*** DATASET SECTION

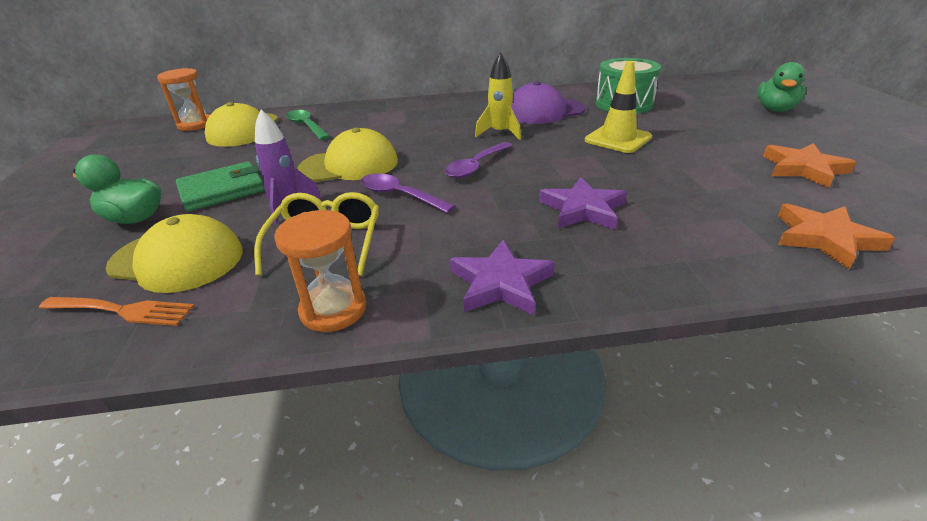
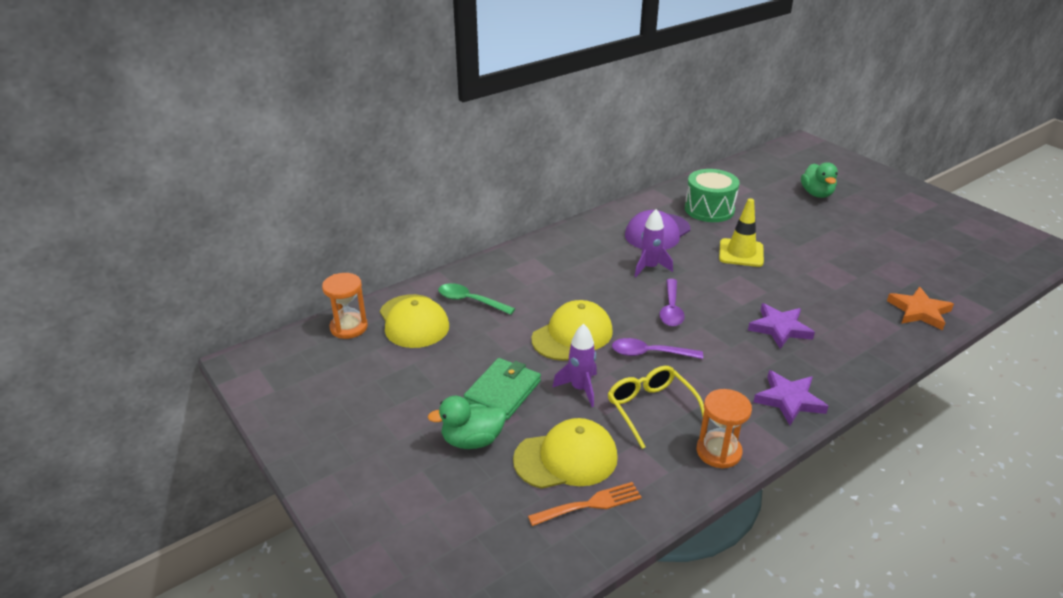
camera: 30 degrees left, 0 degrees up
(500, 133) = (649, 268): yellow rocket -> purple rocket
(803, 169) = (873, 254): orange star -> none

******

▸ WHAT IS REQUIRED
Restate the data above exactly, stripping out each image.

▸ TASK OUTPUT
camera: 30 degrees left, 0 degrees up
(500, 133) = (649, 268): yellow rocket -> purple rocket
(803, 169) = (873, 254): orange star -> none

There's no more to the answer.